Segment Start: INFORMATION SHOWN

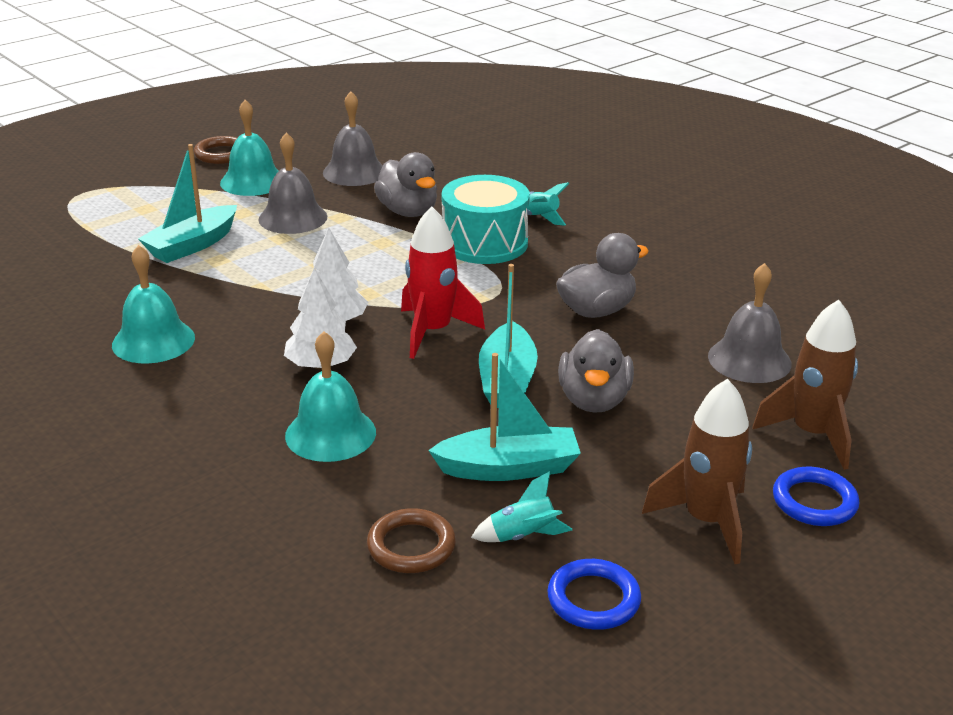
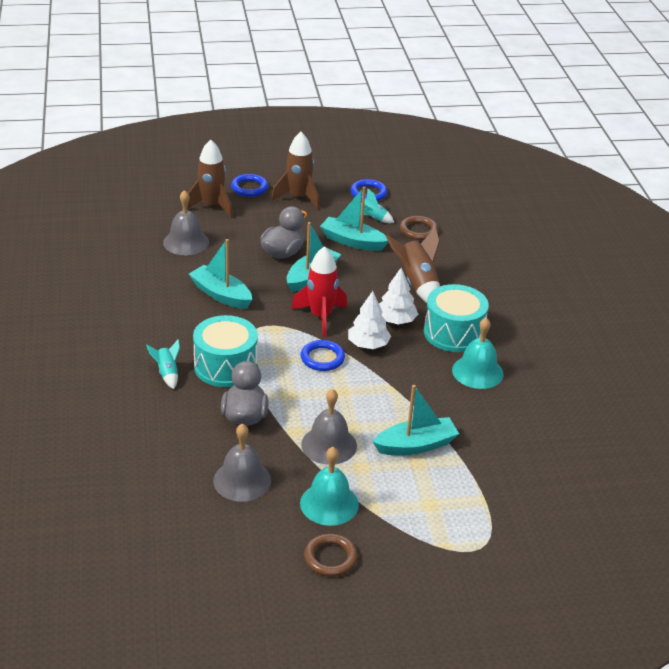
camera: 150 degrees left, 5 degrees up
(219, 379) = (453, 333): none -> turquoise drum
(330, 433) = (417, 284): turquoise bell -> brown rocket
(380, 287) = (322, 358): none -> blue ring
(596, 310) = (221, 295): grey duck -> turquoise boat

Segment End: INFORMATION SHOWN

■ DIRECTIONS: Could you copy every record exactly, without the pictures?

■ FINISHED TASK:
camera: 150 degrees left, 5 degrees up
(219, 379) = (453, 333): none -> turquoise drum
(330, 433) = (417, 284): turquoise bell -> brown rocket
(380, 287) = (322, 358): none -> blue ring
(596, 310) = (221, 295): grey duck -> turquoise boat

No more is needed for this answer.